== Exercise brief ==
Beginning with the line that contains "pink plane: 1 -> 3", copy each subsequent line of the data below through the last one, including both ends but not the pictures.

★ ★ ★ ★ ★

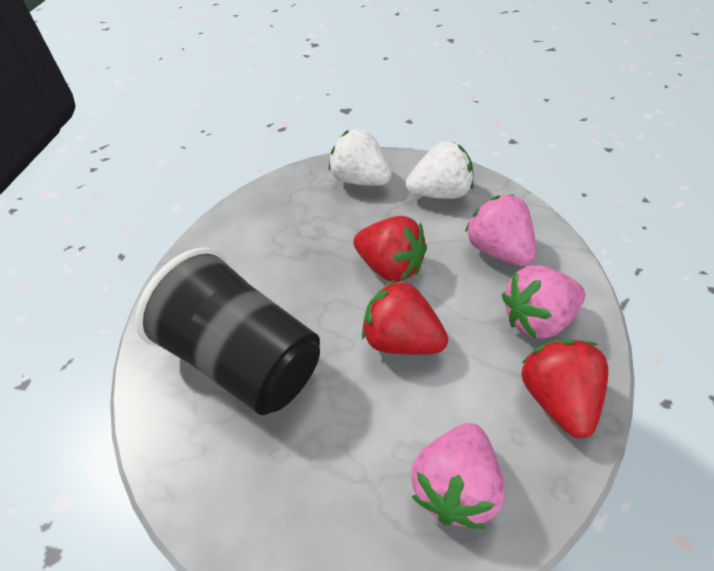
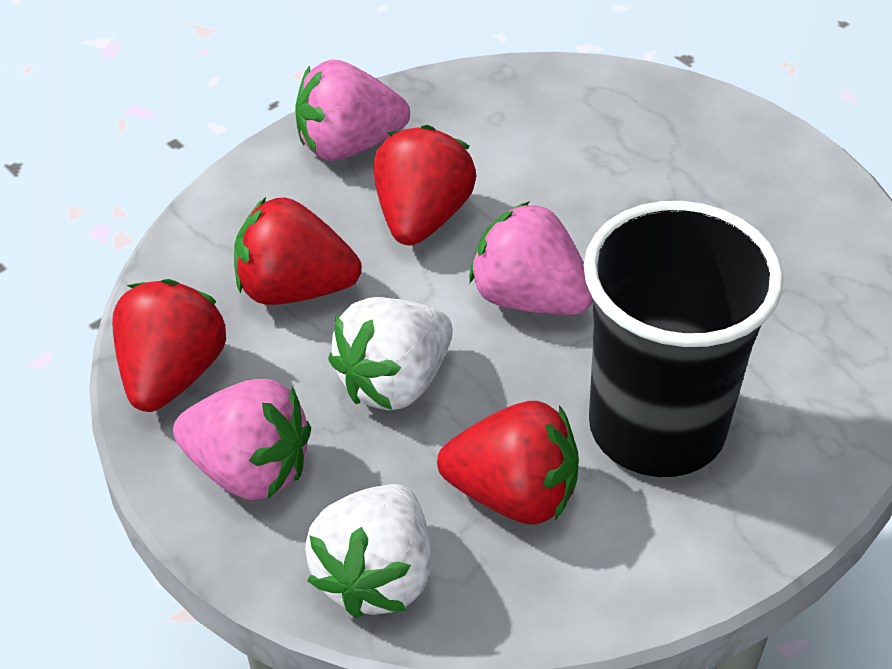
red strawberry: 3 -> 4

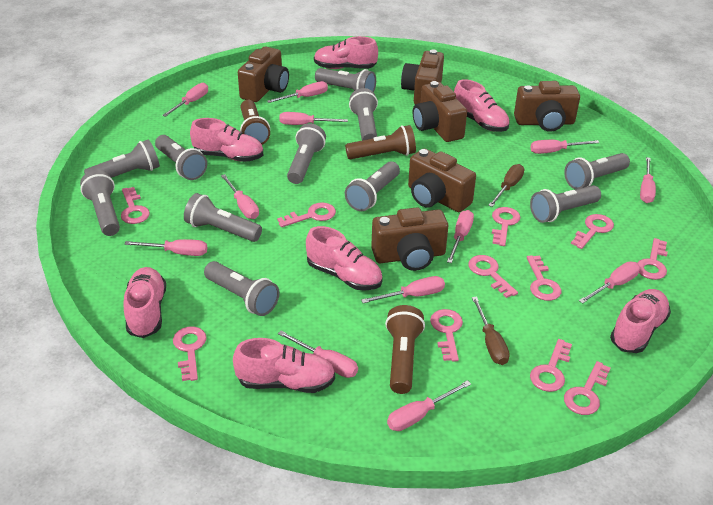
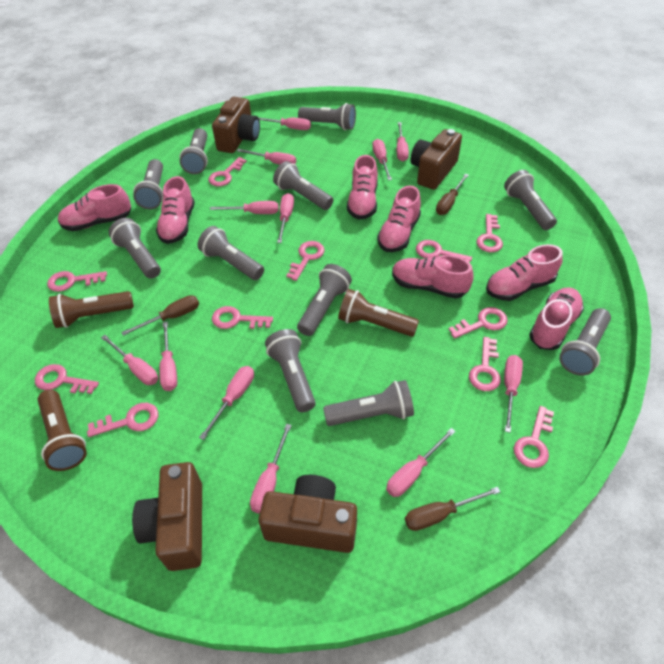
brown camera: 6 -> 4
brown screwdriver: 2 -> 3

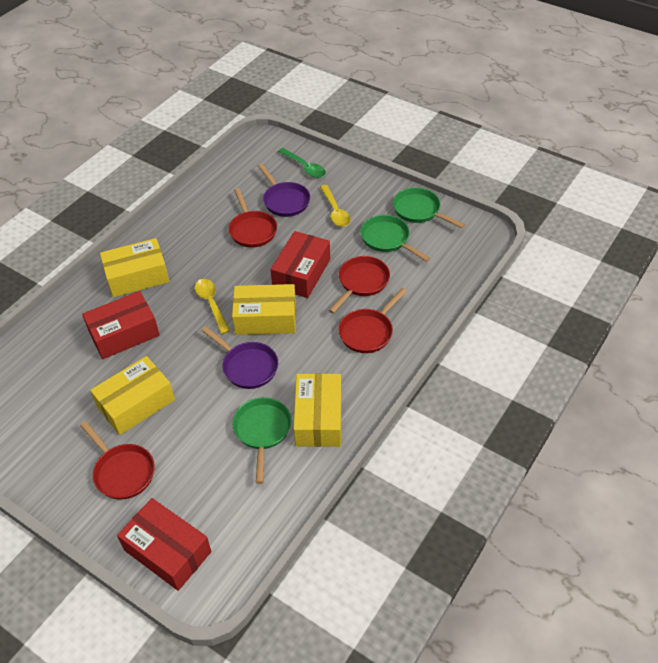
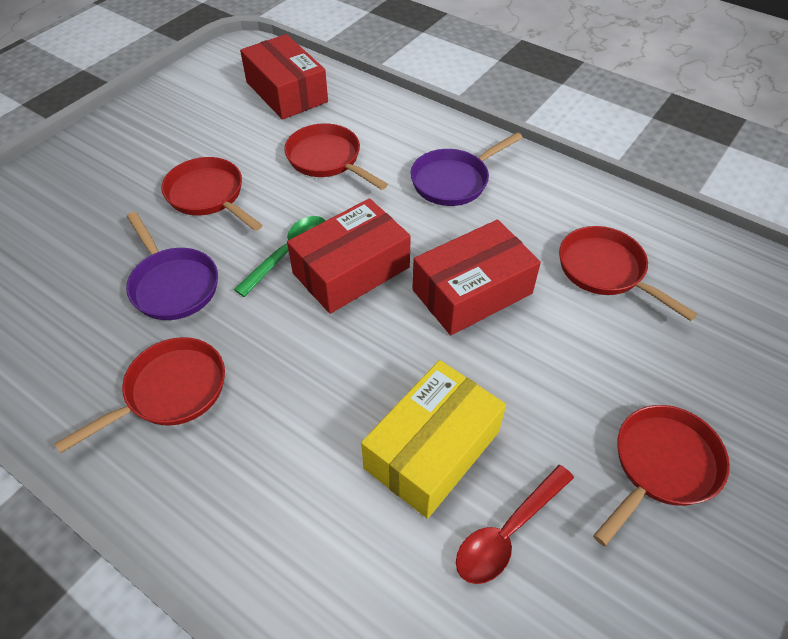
green pan: 3 -> 0
red pan: 4 -> 5
red spoon: 0 -> 1
yellow box: 4 -> 1
yellow spoon: 2 -> 0

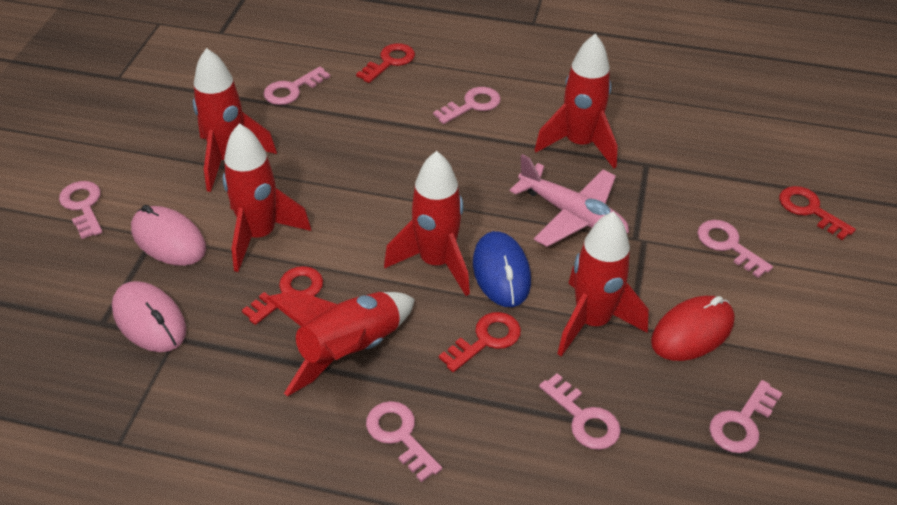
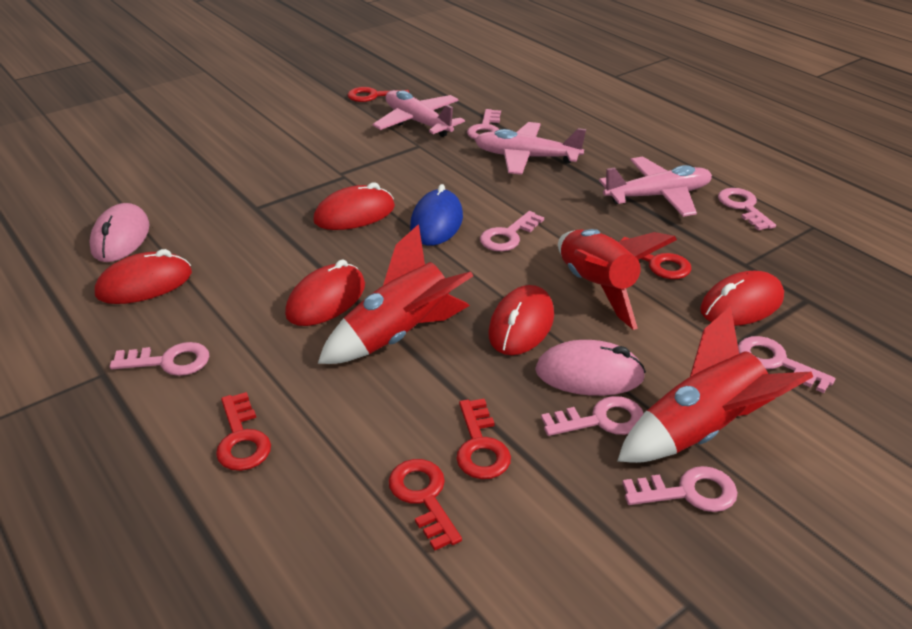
pink plane: 1 -> 3
red key: 4 -> 5
red mouse: 1 -> 5
red rocket: 6 -> 3

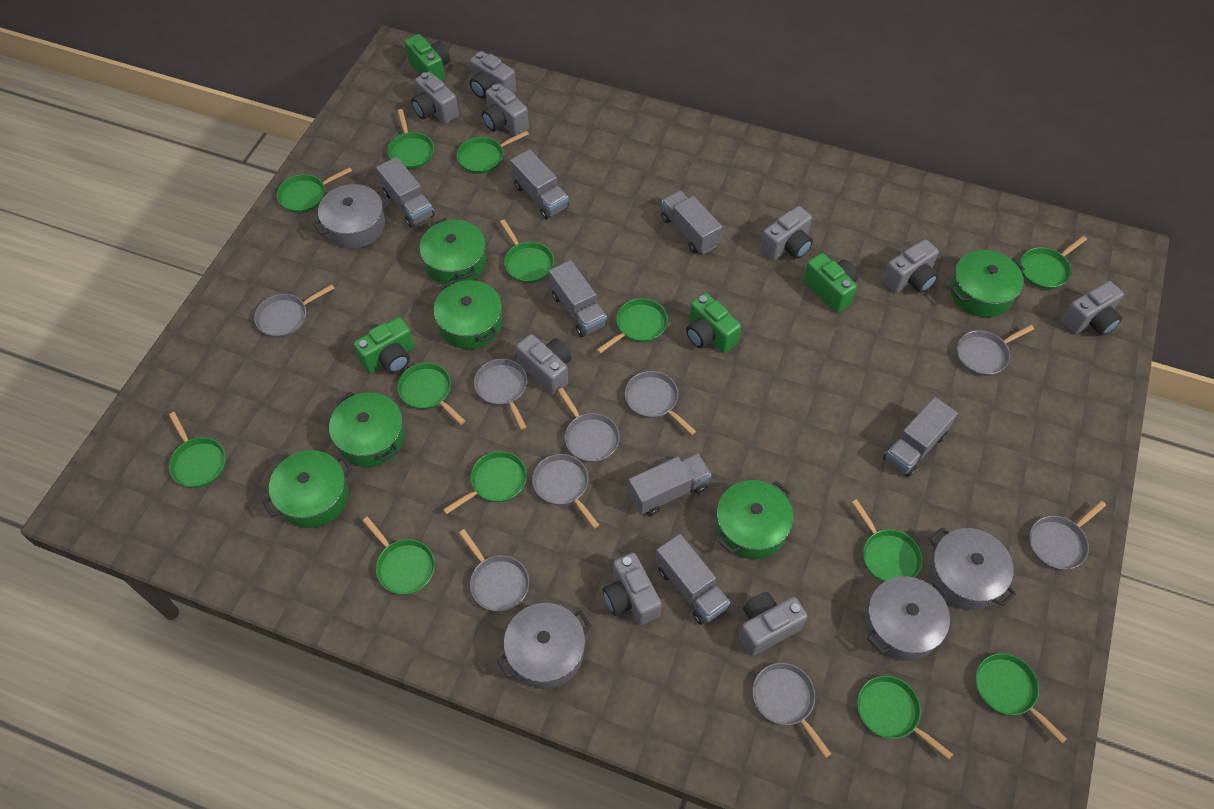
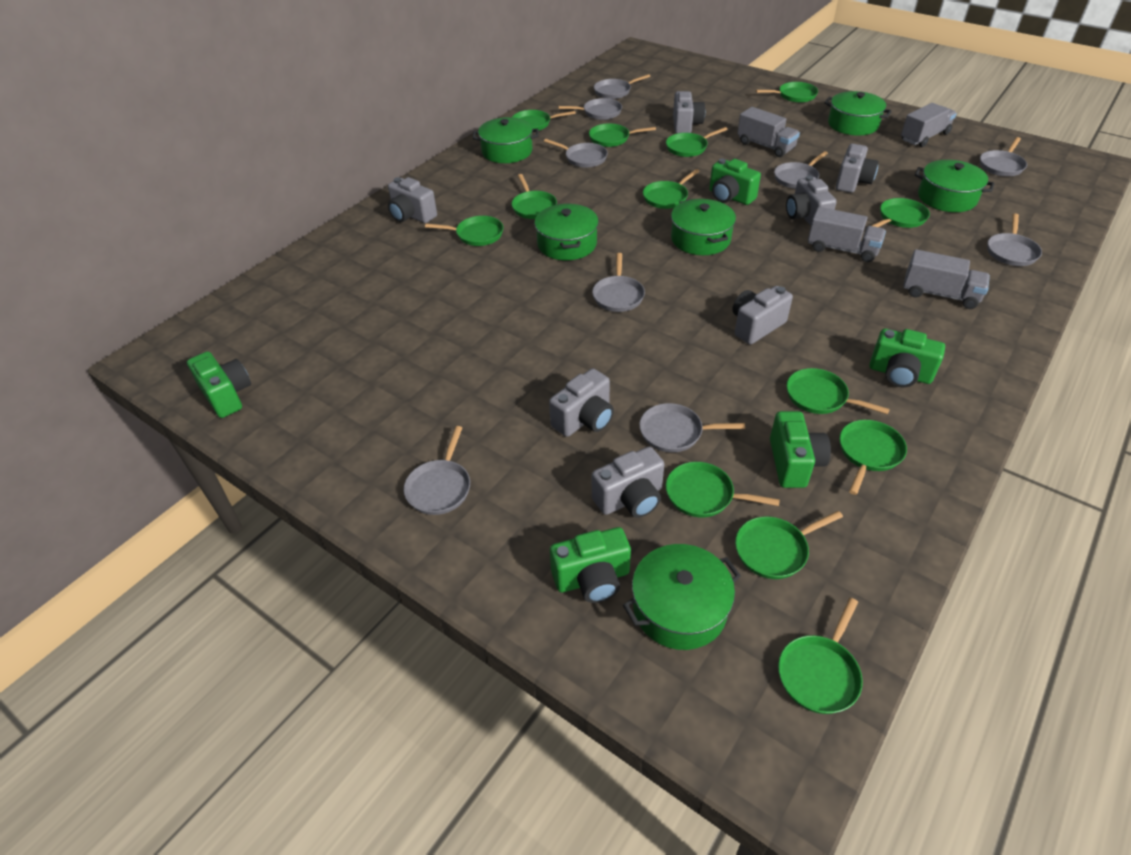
green camera: 4 -> 5
grey camera: 9 -> 7
grey pot: 4 -> 0
grey truck: 7 -> 4

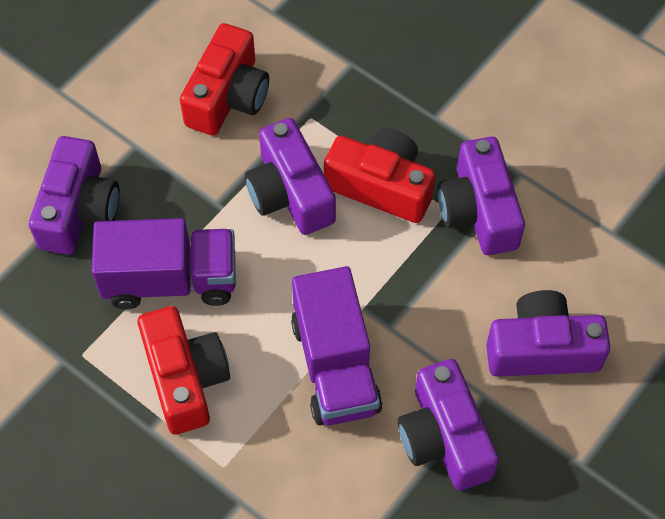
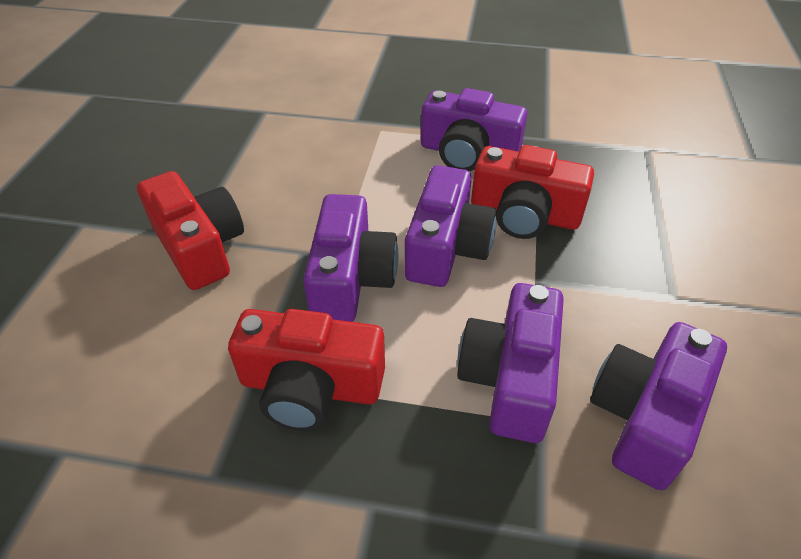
purple truck: 2 -> 0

★ ★ ★ ★ ★

== Result below ==
pink plane: 1 -> 3
red key: 4 -> 5
red mouse: 1 -> 5
red rocket: 6 -> 3

green camera: 4 -> 5
grey camera: 9 -> 7
grey pot: 4 -> 0
grey truck: 7 -> 4

purple truck: 2 -> 0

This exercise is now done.